(What you have to do) Retype, word for word, each line between the lines holding "camera: 35 degrees left, 0 degrees up" and "(837, 295) = (458, 198): brown", inclusive, and leave the rest of the data alone.

[[ Provided information, beginning ]]

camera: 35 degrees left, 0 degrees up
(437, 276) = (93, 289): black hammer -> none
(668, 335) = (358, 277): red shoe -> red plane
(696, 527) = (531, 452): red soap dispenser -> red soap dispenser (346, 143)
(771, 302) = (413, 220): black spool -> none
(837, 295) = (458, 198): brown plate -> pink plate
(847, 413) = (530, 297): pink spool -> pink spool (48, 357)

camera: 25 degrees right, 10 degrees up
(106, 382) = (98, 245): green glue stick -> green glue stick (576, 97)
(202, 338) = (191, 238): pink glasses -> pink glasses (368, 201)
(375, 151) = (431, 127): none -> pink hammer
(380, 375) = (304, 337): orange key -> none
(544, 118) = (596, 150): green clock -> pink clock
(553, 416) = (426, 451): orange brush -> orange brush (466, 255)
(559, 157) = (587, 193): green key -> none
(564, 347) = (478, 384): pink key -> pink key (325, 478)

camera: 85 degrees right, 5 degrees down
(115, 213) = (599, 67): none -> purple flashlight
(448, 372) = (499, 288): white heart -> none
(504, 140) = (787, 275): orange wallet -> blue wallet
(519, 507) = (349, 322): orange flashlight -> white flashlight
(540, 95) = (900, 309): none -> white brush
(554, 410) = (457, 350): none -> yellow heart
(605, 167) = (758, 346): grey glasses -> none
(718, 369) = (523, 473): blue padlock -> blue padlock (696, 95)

[[ Provided information, end ]]
[[ Provided information, beginning ]]

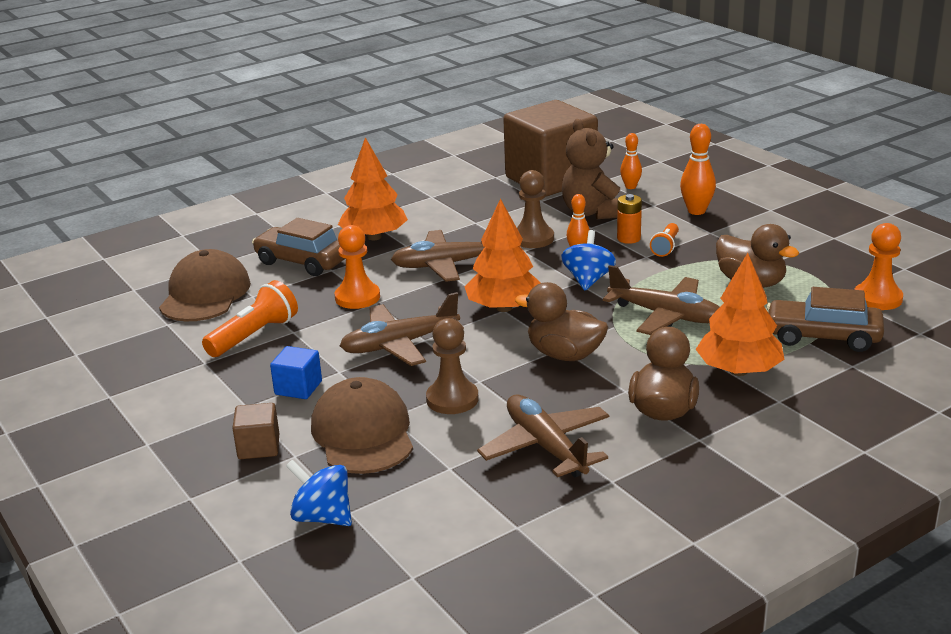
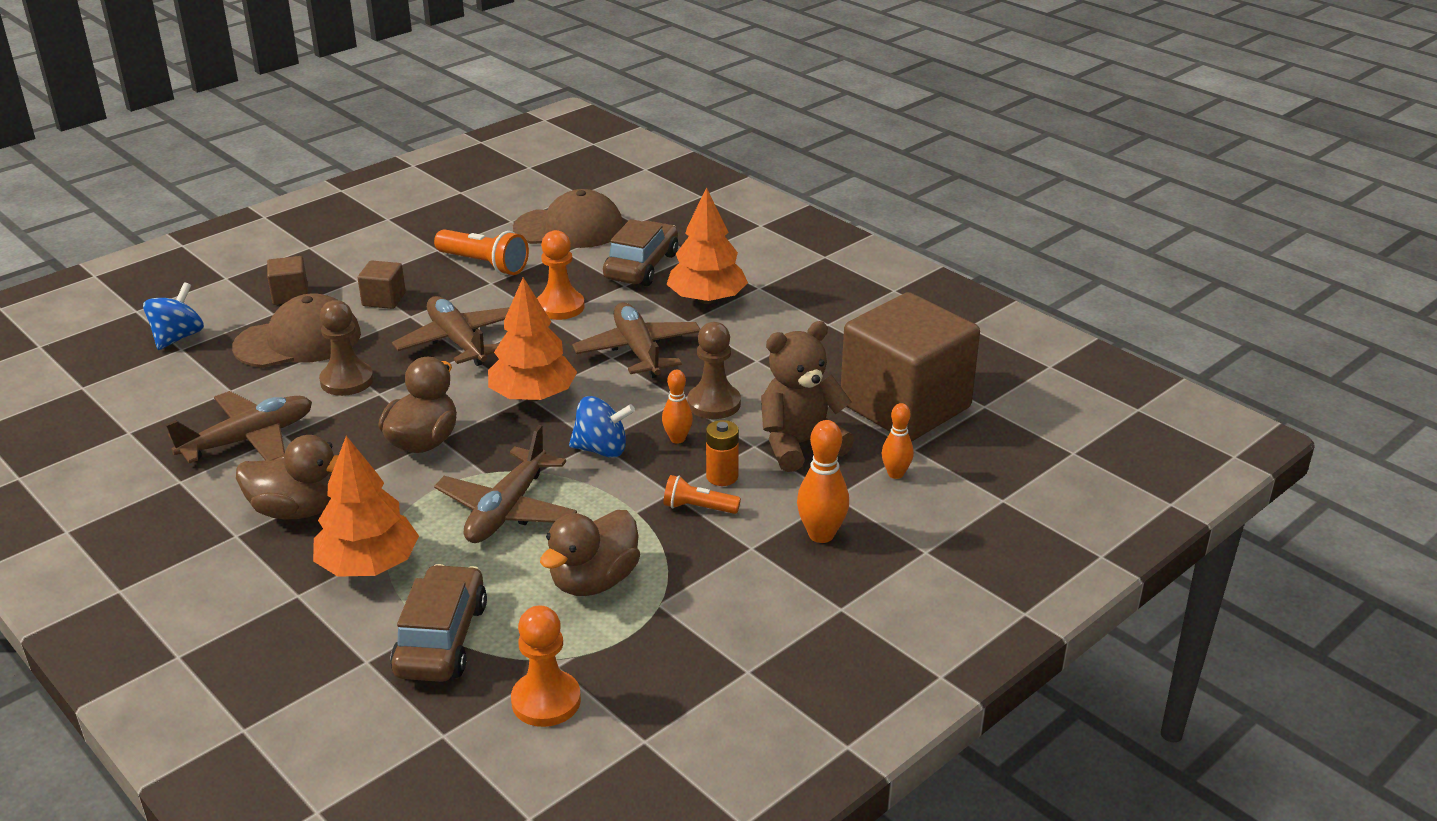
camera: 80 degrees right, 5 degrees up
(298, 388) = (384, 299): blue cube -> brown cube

[[ Provided information, end ]]

(The completed task)
camera: 35 degrees left, 0 degrees up
(437, 276) = (93, 289): black hammer -> none
(668, 335) = (358, 277): red shoe -> red plane
(696, 527) = (531, 452): red soap dispenser -> red soap dispenser (346, 143)
(771, 302) = (413, 220): black spool -> none
(837, 295) = (458, 198): brown plate -> pink plate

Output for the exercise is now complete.